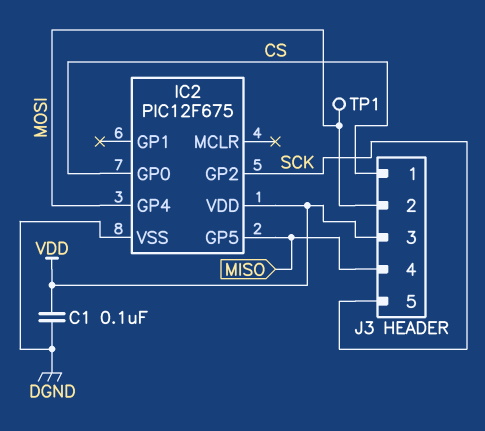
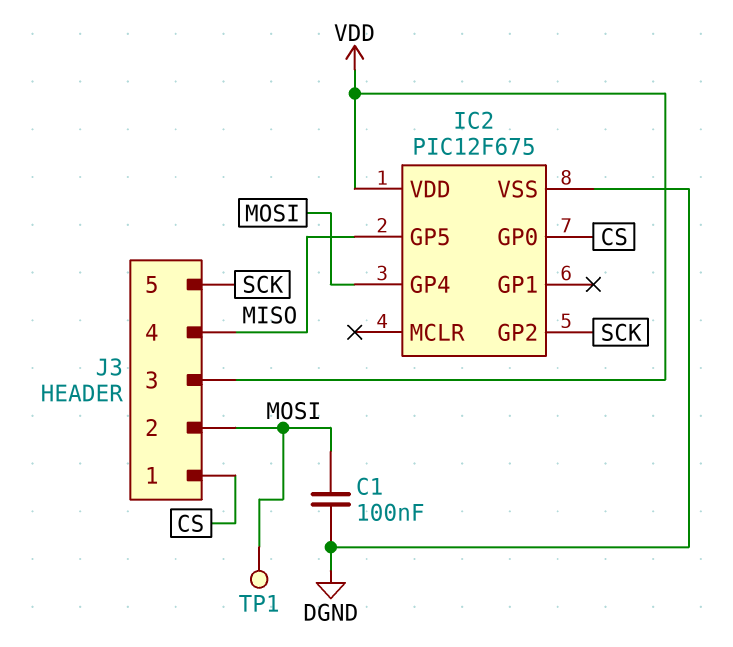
C1: 100nF (DGND, VDD) -> 100nF (DGND, MOSI)

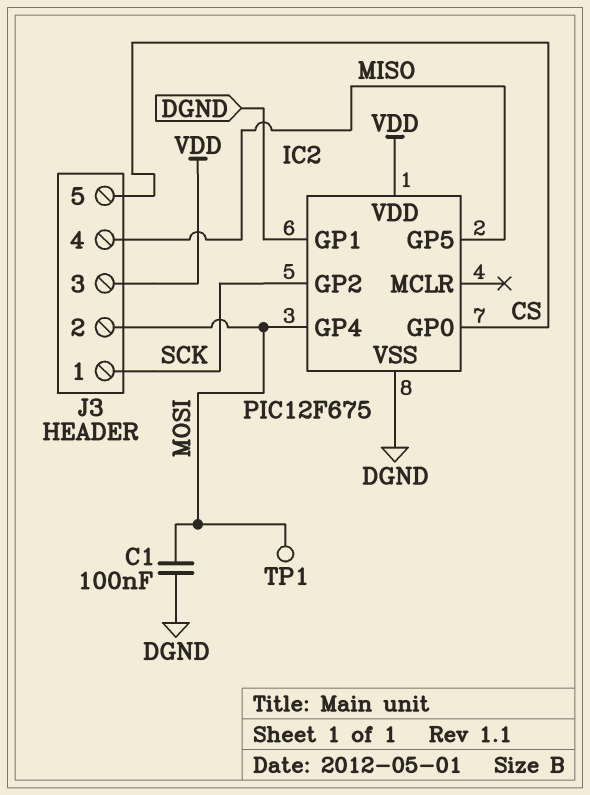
IC2 pin GP1: none -> DGND
J3 pin 1: CS -> SCK
J3 pin 5: SCK -> CS

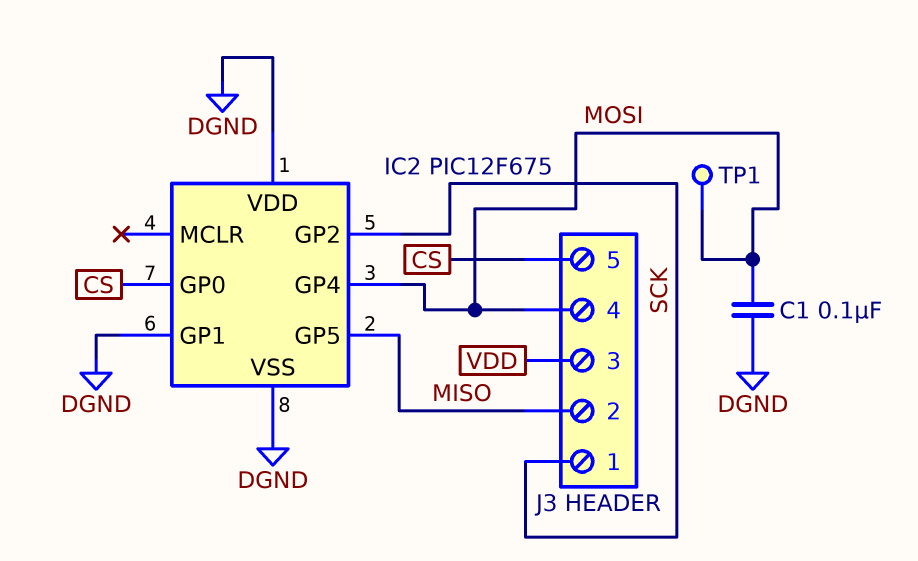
IC2 pin VDD: VDD -> DGND
J3 pin 2: MOSI -> MISO
J3 pin 4: MISO -> MOSI

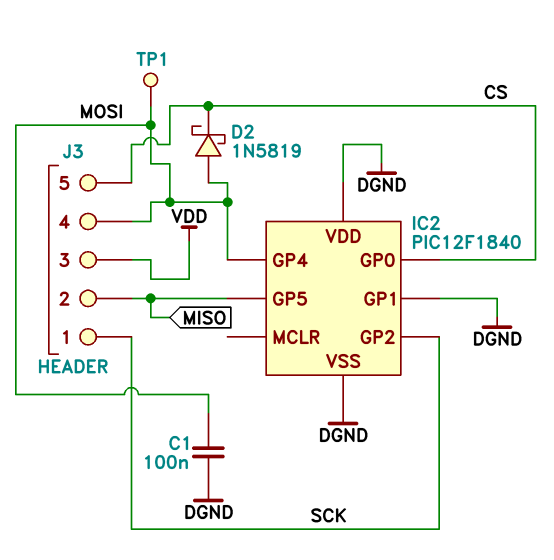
D2: none -> schottky 1N5819 (A MOSI, K CS)
IC2: PIC12F675 -> PIC12F1840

# What this task involves
Find the string "none" in the entries above. Copy each line where it occurs.

# Answer section
IC2 pin GP1: none -> DGND
D2: none -> schottky 1N5819 (A MOSI, K CS)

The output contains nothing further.